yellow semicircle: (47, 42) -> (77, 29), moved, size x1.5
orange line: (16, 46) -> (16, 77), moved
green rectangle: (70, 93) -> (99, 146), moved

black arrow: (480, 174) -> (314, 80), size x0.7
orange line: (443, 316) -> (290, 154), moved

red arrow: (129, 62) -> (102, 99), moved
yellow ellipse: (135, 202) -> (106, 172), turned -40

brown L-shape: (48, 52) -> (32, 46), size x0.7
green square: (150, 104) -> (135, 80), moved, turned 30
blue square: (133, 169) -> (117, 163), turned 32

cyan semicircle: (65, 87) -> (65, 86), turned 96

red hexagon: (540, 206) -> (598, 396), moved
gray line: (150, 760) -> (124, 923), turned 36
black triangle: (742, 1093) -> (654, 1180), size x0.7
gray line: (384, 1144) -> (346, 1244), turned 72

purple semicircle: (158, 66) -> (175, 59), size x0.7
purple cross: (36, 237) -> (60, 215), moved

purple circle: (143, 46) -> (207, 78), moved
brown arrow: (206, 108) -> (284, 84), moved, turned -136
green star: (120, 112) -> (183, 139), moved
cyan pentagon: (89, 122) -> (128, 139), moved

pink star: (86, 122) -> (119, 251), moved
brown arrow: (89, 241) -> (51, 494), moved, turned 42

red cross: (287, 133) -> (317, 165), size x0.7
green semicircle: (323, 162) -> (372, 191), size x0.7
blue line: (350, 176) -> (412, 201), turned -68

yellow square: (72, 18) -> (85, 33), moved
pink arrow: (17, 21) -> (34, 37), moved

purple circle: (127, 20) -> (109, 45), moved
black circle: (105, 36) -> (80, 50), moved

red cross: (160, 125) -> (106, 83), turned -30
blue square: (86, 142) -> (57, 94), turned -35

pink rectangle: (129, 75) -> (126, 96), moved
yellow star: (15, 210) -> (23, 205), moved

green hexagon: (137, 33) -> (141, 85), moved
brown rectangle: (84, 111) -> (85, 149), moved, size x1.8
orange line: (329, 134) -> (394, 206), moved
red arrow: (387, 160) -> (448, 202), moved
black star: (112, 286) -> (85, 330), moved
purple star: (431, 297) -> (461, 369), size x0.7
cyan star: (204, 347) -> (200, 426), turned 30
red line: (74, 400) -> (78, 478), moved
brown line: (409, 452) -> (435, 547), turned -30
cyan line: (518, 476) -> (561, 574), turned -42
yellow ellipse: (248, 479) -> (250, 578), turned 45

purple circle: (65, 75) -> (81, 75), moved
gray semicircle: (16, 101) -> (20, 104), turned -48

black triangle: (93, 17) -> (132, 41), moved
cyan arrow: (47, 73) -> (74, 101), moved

========

Word for word, output all of the material.

yellow semicircle: (47, 42) -> (77, 29), moved, size x1.5
orange line: (16, 46) -> (16, 77), moved
green rectangle: (70, 93) -> (99, 146), moved

black arrow: (480, 174) -> (314, 80), size x0.7
orange line: (443, 316) -> (290, 154), moved

red arrow: (129, 62) -> (102, 99), moved
yellow ellipse: (135, 202) -> (106, 172), turned -40

brown L-shape: (48, 52) -> (32, 46), size x0.7
green square: (150, 104) -> (135, 80), moved, turned 30
blue square: (133, 169) -> (117, 163), turned 32

cyan semicircle: (65, 87) -> (65, 86), turned 96

red hexagon: (540, 206) -> (598, 396), moved
gray line: (150, 760) -> (124, 923), turned 36
black triangle: (742, 1093) -> (654, 1180), size x0.7
gray line: (384, 1144) -> (346, 1244), turned 72

purple semicircle: (158, 66) -> (175, 59), size x0.7
purple cross: (36, 237) -> (60, 215), moved

purple circle: (143, 46) -> (207, 78), moved
brown arrow: (206, 108) -> (284, 84), moved, turned -136
green star: (120, 112) -> (183, 139), moved
cyan pentagon: (89, 122) -> (128, 139), moved

pink star: (86, 122) -> (119, 251), moved
brown arrow: (89, 241) -> (51, 494), moved, turned 42

red cross: (287, 133) -> (317, 165), size x0.7
green semicircle: (323, 162) -> (372, 191), size x0.7
blue line: (350, 176) -> (412, 201), turned -68

yellow square: (72, 18) -> (85, 33), moved
pink arrow: (17, 21) -> (34, 37), moved

purple circle: (127, 20) -> (109, 45), moved
black circle: (105, 36) -> (80, 50), moved

red cross: (160, 125) -> (106, 83), turned -30
blue square: (86, 142) -> (57, 94), turned -35

pink rectangle: (129, 75) -> (126, 96), moved
yellow star: (15, 210) -> (23, 205), moved

green hexagon: (137, 33) -> (141, 85), moved
brown rectangle: (84, 111) -> (85, 149), moved, size x1.8
orange line: (329, 134) -> (394, 206), moved
red arrow: (387, 160) -> (448, 202), moved
black star: (112, 286) -> (85, 330), moved
purple star: (431, 297) -> (461, 369), size x0.7
cyan star: (204, 347) -> (200, 426), turned 30
red line: (74, 400) -> (78, 478), moved
brown line: (409, 452) -> (435, 547), turned -30
cyan line: (518, 476) -> (561, 574), turned -42
yellow ellipse: (248, 479) -> (250, 578), turned 45

purple circle: (65, 75) -> (81, 75), moved
gray semicircle: (16, 101) -> (20, 104), turned -48

black triangle: (93, 17) -> (132, 41), moved
cyan arrow: (47, 73) -> (74, 101), moved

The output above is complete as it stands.